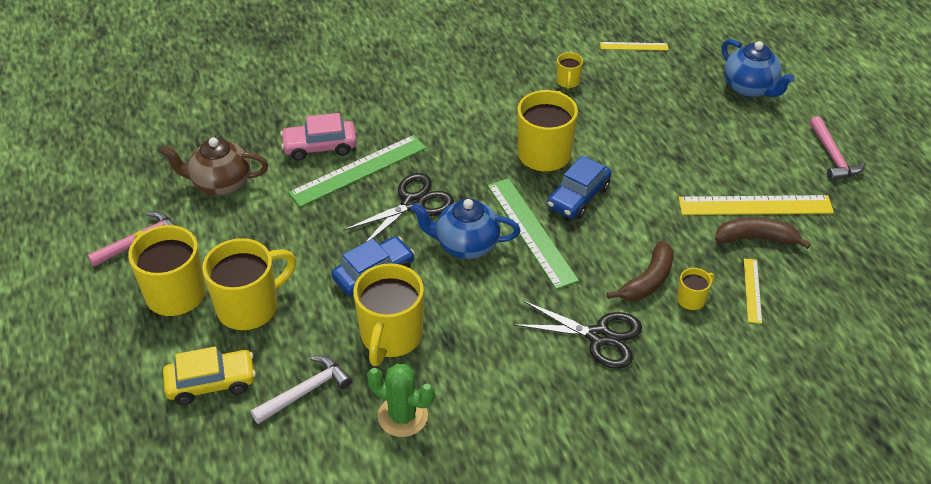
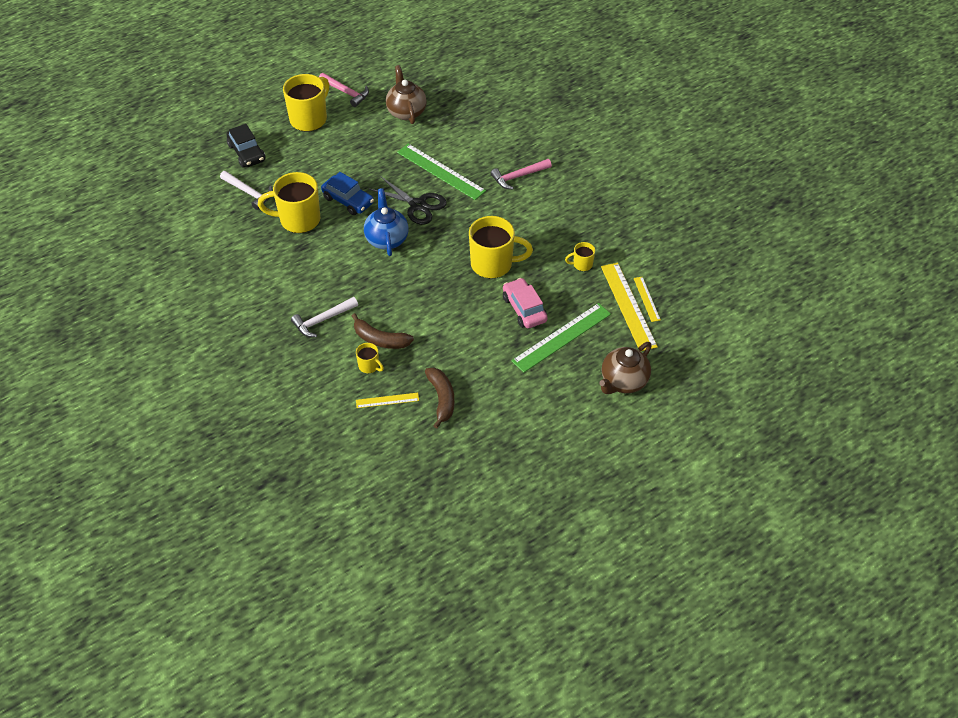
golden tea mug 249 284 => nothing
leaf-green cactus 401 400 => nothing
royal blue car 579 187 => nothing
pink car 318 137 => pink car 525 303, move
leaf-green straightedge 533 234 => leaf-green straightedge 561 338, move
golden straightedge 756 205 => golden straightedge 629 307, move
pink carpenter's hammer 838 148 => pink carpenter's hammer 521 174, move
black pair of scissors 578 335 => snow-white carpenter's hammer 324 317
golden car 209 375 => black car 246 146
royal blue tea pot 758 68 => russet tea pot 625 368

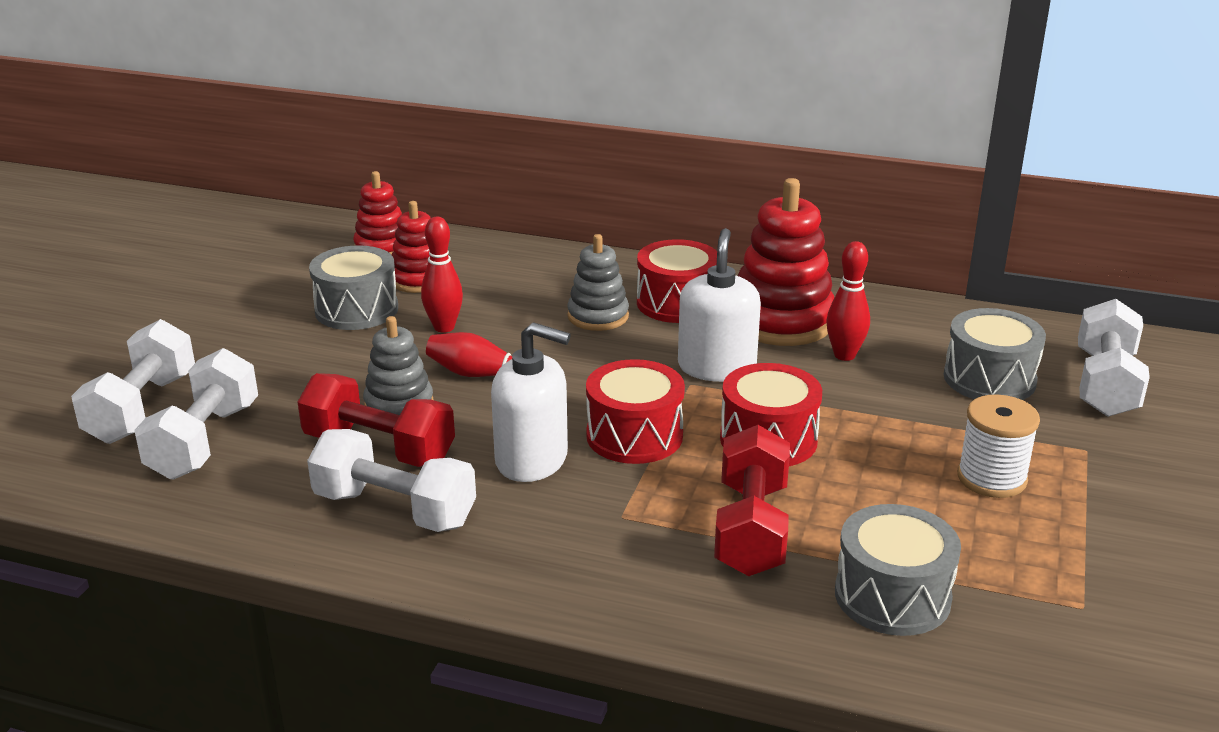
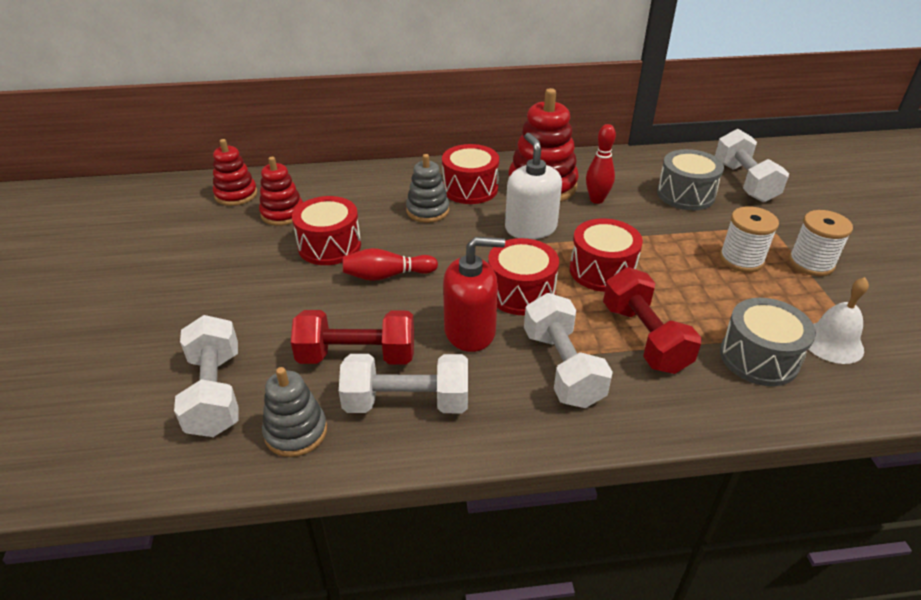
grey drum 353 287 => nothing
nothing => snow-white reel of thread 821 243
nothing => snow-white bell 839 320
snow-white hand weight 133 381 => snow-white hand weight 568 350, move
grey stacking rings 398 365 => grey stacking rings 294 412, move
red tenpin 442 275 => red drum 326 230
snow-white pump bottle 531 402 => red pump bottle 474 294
——
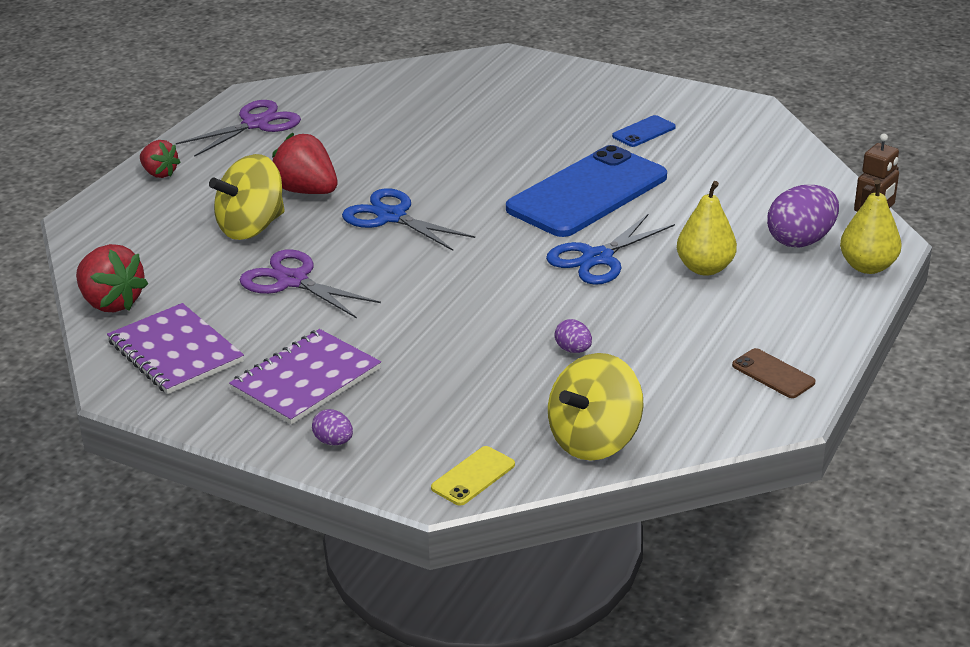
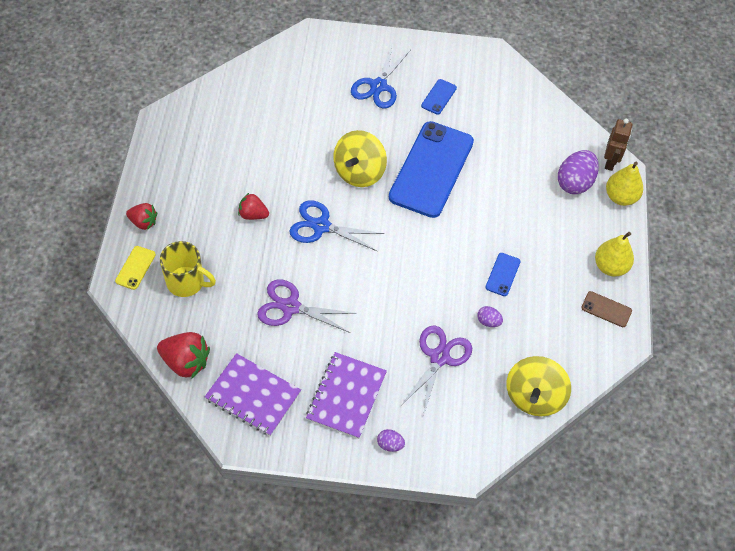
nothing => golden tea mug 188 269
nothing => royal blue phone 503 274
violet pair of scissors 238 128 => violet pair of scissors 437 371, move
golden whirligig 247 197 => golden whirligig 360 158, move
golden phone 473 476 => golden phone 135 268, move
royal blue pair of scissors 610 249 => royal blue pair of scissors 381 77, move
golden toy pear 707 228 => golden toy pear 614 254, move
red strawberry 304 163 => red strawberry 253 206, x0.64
——
### WHAT IS EXPECTED
Scan the entries above and copy each line where "pink" occurs.

### REPLY
pink car 318 137 => pink car 525 303, move
pink carpenter's hammer 838 148 => pink carpenter's hammer 521 174, move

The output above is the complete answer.